▶ _Activity_: Please report how many lines of the listing hold the word "white". Add nothing to the number.

▶ _Recorded data_:

= = = =

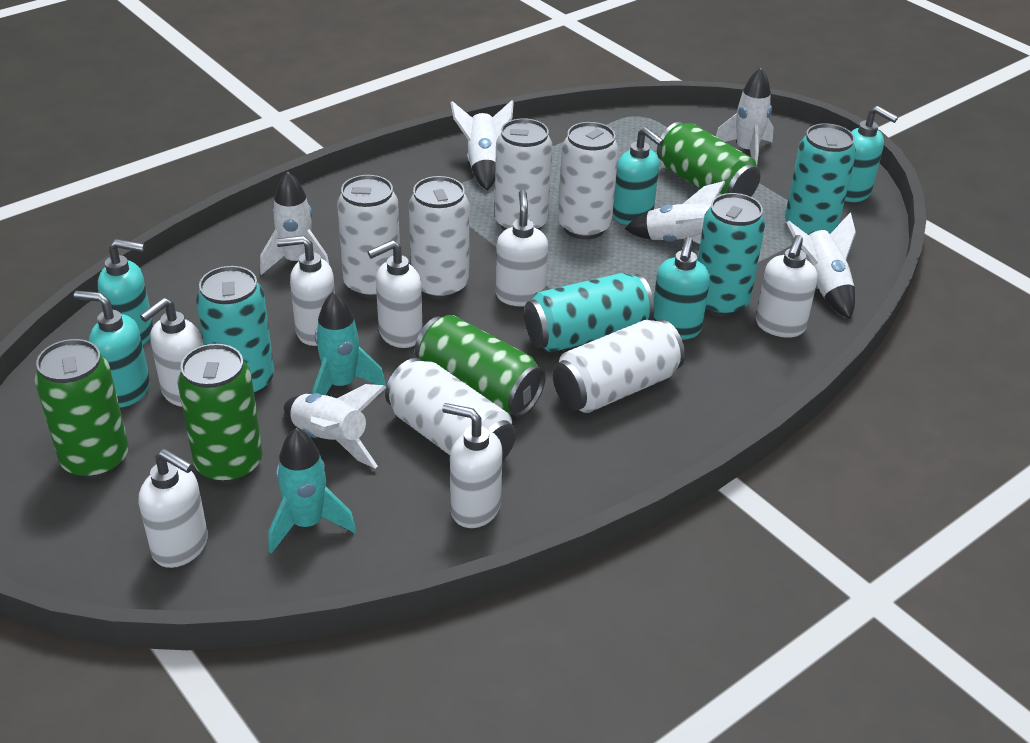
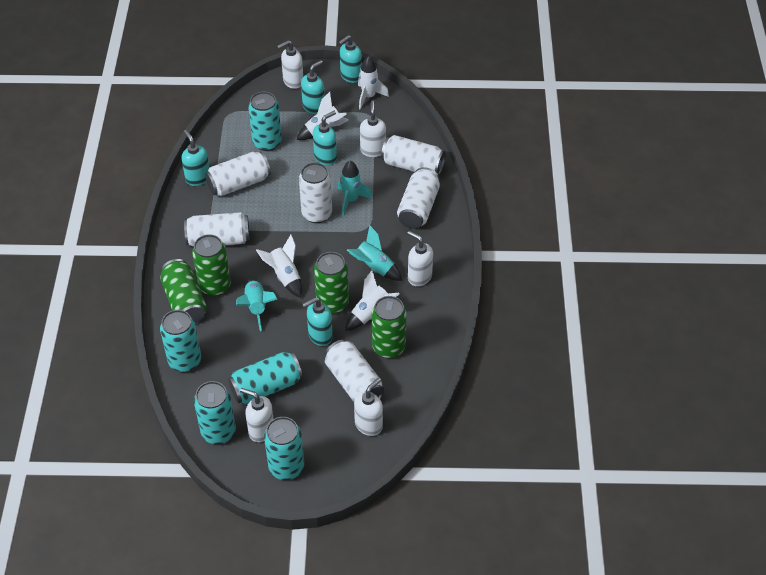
turquoise can: 4 -> 5
turquoise rocket: 2 -> 3
white rocket: 6 -> 4
white soap dispenser: 7 -> 5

= = = =

▶ _Task solution_: 2